» Required action: Search the entries below for "purple", and copy each line where it appears.

» Given entries:
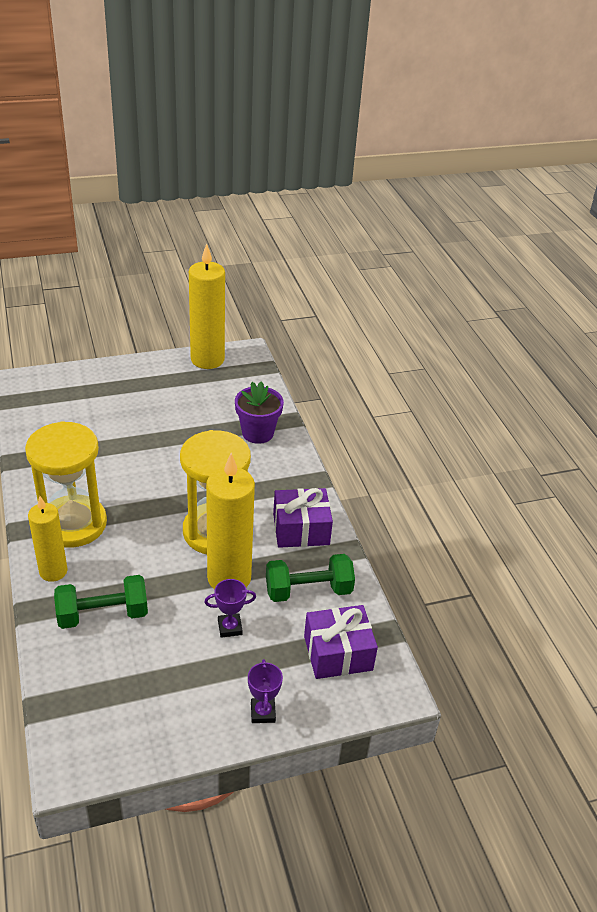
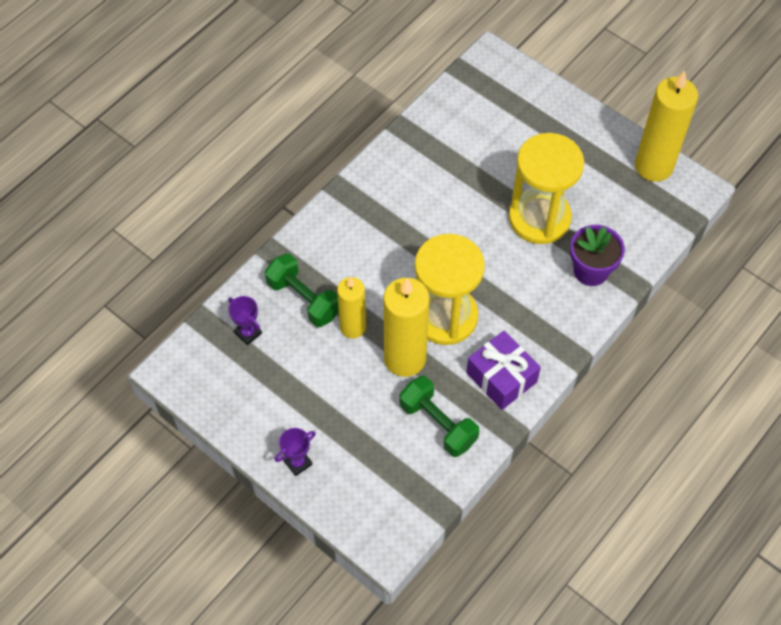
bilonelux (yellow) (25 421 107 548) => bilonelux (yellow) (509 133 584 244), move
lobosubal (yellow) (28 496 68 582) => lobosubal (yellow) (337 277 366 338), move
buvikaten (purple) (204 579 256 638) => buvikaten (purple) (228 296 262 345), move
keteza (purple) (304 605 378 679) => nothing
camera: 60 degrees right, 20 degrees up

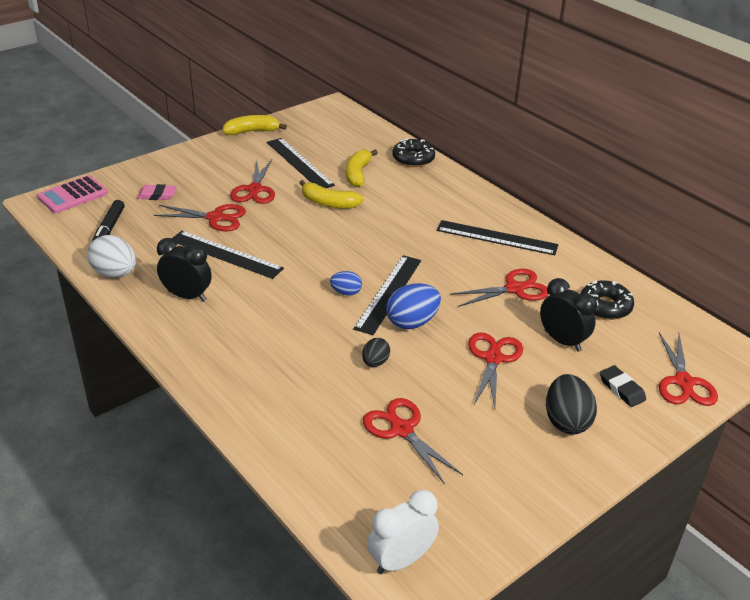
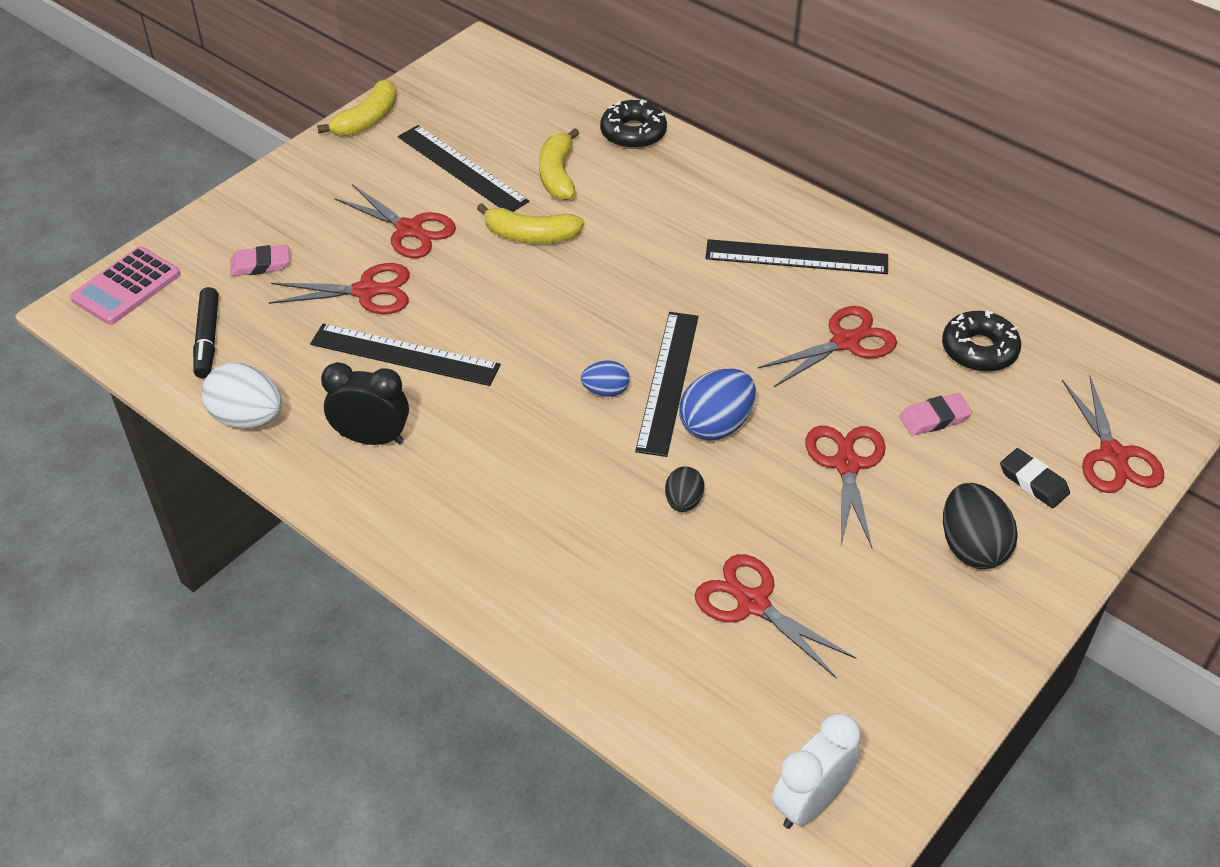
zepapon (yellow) (223 115 287 135) => zepapon (yellow) (317 79 397 136), 150 degrees clockwise
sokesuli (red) (230 159 275 204) => sokesuli (red) (334 184 456 258), 45 degrees counterclockwise
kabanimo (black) (540 278 597 352) => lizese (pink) (899 393 972 436)
camera: 10 degrees left, 10 degrees up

» Answer:
buvikaten (purple) (204 579 256 638) => buvikaten (purple) (228 296 262 345), move
keteza (purple) (304 605 378 679) => nothing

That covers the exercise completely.